-- START --

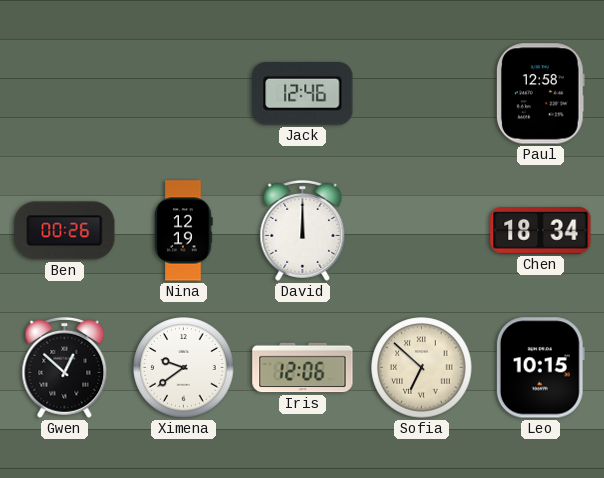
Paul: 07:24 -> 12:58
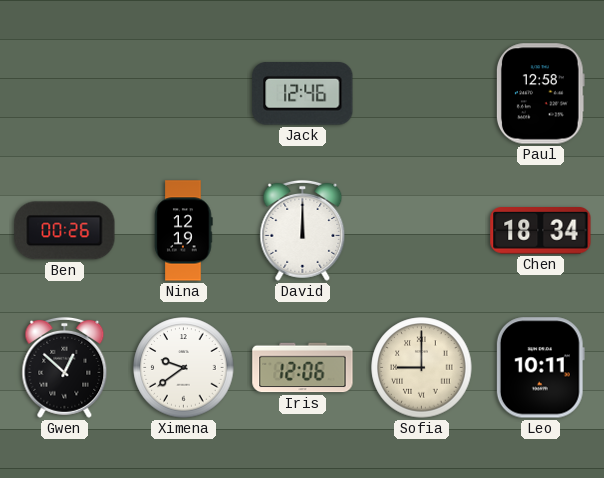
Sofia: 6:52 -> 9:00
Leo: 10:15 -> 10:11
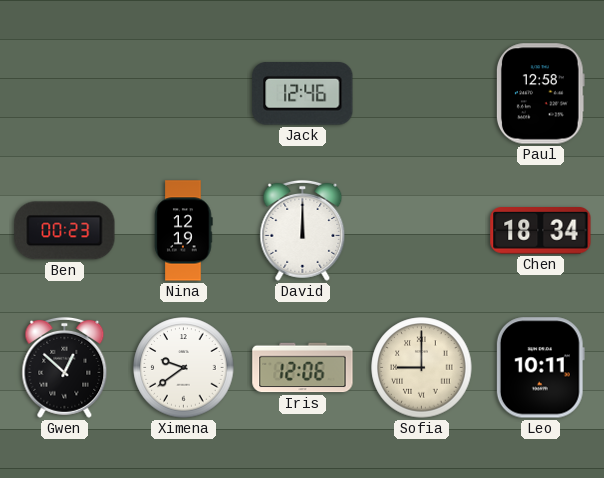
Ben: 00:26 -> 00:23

-- END --
-- START --

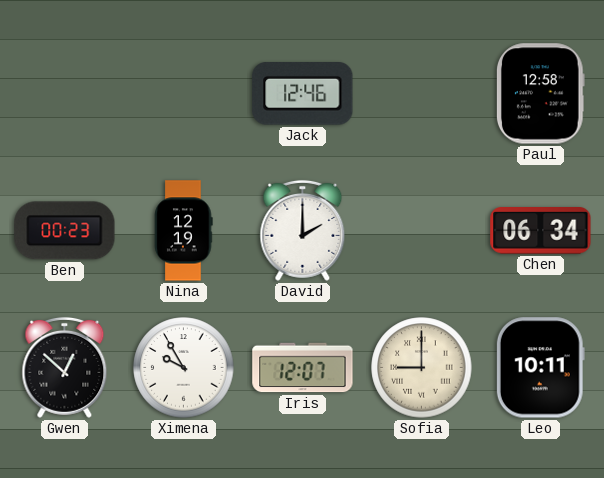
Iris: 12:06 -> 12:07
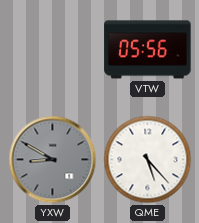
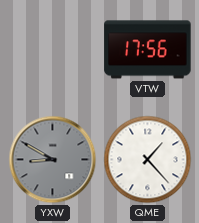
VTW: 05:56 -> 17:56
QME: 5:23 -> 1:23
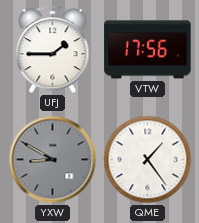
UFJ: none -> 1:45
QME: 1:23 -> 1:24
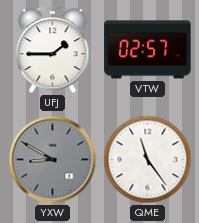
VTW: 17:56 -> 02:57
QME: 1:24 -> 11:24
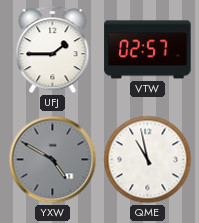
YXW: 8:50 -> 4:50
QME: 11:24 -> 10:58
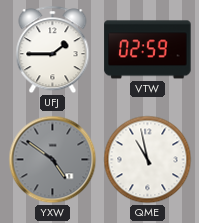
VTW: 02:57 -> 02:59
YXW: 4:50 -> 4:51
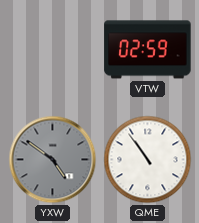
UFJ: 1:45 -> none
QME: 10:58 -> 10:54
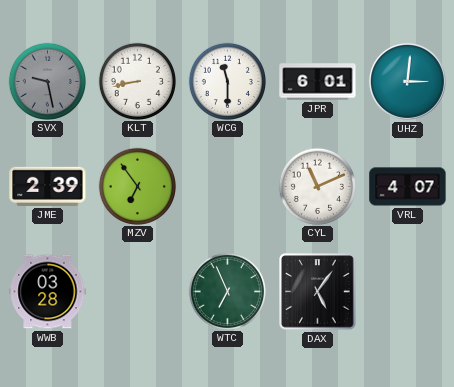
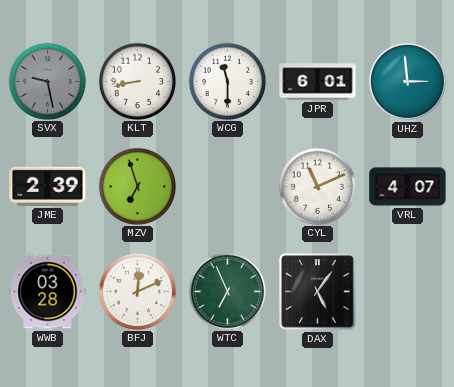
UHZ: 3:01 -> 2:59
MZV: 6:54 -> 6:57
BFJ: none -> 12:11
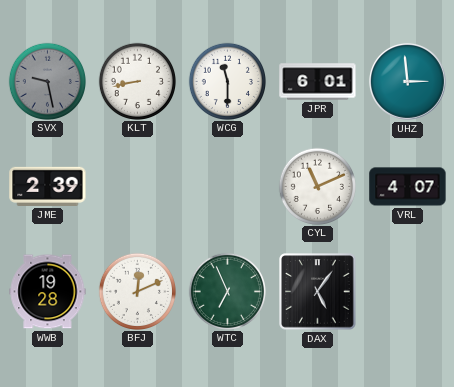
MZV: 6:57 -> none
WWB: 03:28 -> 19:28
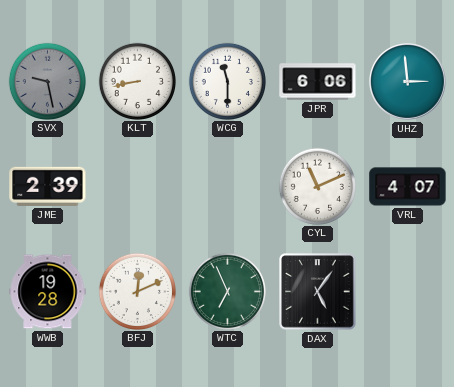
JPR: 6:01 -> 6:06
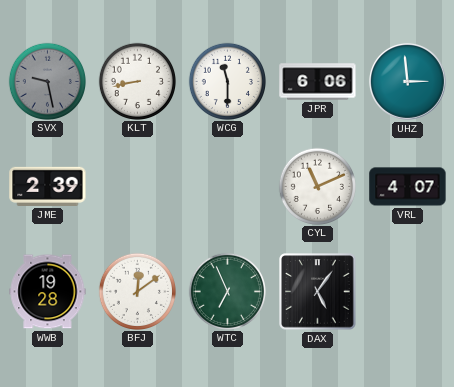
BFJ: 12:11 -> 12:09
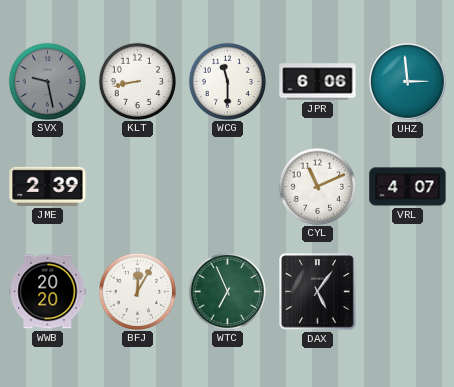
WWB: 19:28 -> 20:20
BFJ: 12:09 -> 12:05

-- END --

* REQUEST: From the records above, pull out the lines from the one containing "VTW: 02:57 -> 02:59" through the one containing "BFJ: 12:09 -> 12:05", both included, and copy them unchanged, omitting the picture lines.

* WORKED ANSWER:
VTW: 02:57 -> 02:59
YXW: 4:50 -> 4:51
UFJ: 1:45 -> none
QME: 10:58 -> 10:54
UHZ: 3:01 -> 2:59
MZV: 6:54 -> 6:57
BFJ: none -> 12:11
MZV: 6:57 -> none
WWB: 03:28 -> 19:28
JPR: 6:01 -> 6:06
BFJ: 12:11 -> 12:09
WWB: 19:28 -> 20:20
BFJ: 12:09 -> 12:05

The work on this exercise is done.